→ Exercise: What is needed is an exact copy of the lines in the listing below, from the one with "repainted | Filzstift" up to and including the one with "60 degrees counterclockwise |", with no other lines.

→ Record extracts:
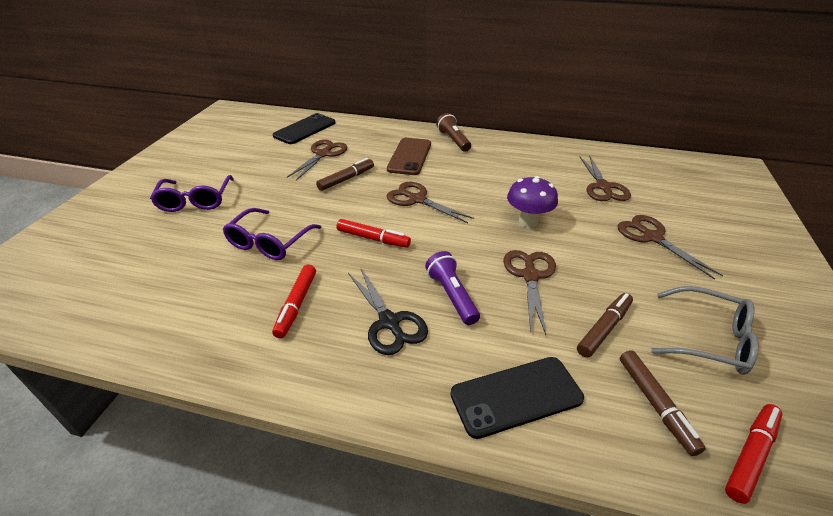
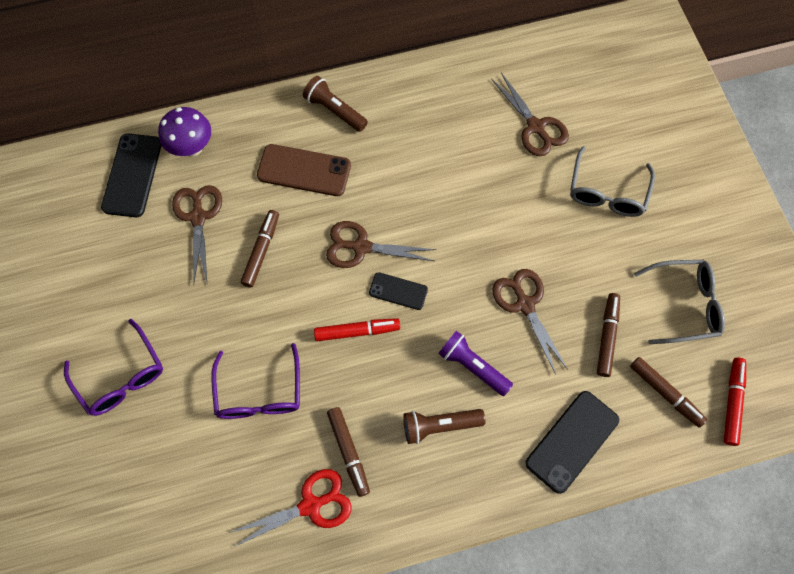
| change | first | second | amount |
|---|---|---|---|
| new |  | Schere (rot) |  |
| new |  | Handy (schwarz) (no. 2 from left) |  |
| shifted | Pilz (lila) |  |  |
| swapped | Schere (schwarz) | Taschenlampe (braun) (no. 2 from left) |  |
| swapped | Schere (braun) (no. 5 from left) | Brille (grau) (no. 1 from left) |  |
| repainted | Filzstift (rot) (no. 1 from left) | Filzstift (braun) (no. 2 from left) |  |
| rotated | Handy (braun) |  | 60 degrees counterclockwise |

==

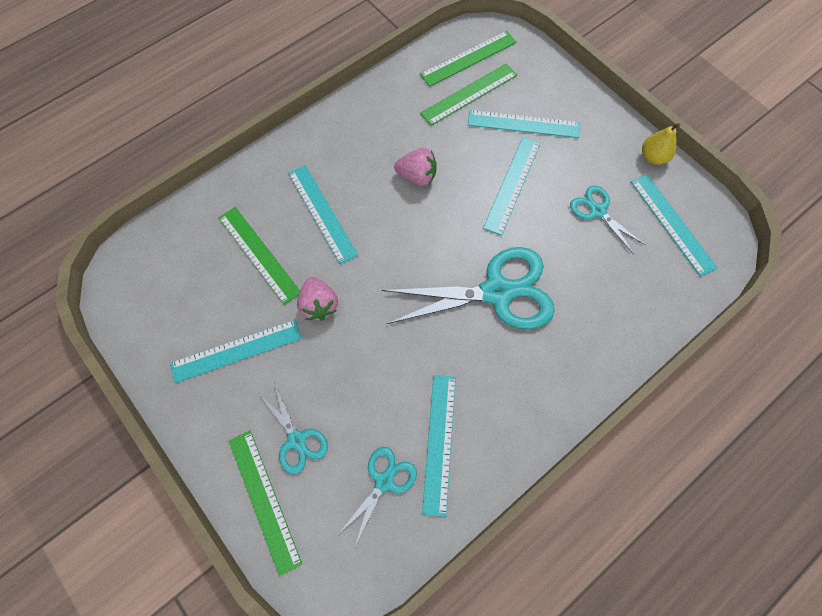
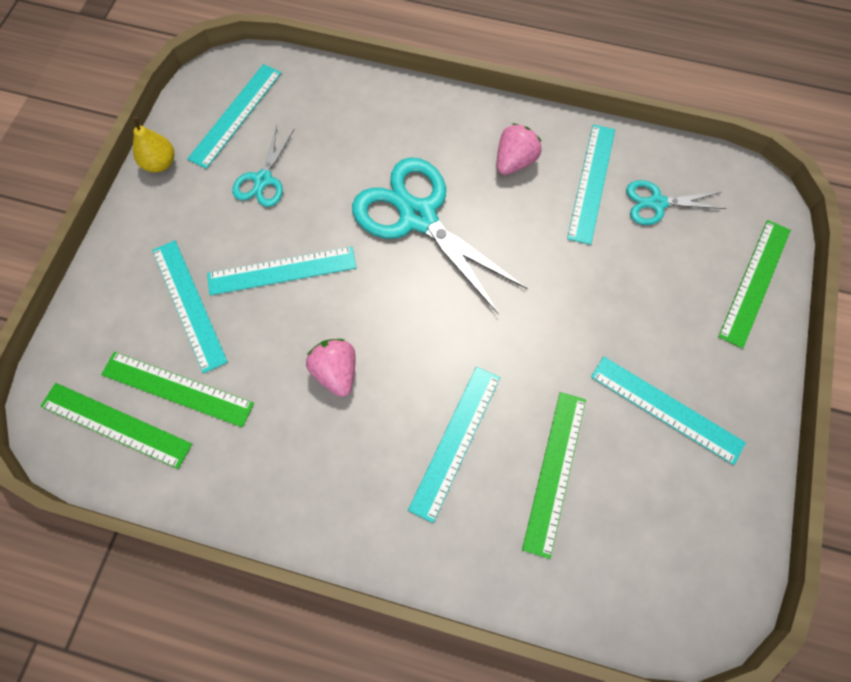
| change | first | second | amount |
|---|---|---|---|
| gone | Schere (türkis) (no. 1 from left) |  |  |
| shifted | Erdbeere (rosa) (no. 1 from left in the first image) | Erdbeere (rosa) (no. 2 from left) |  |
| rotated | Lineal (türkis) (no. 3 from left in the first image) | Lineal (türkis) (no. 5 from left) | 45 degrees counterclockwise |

→ Solved problem:
| repainted | Filzstift (rot) (no. 1 from left) | Filzstift (braun) (no. 2 from left) |  |
| rotated | Handy (braun) |  | 60 degrees counterclockwise |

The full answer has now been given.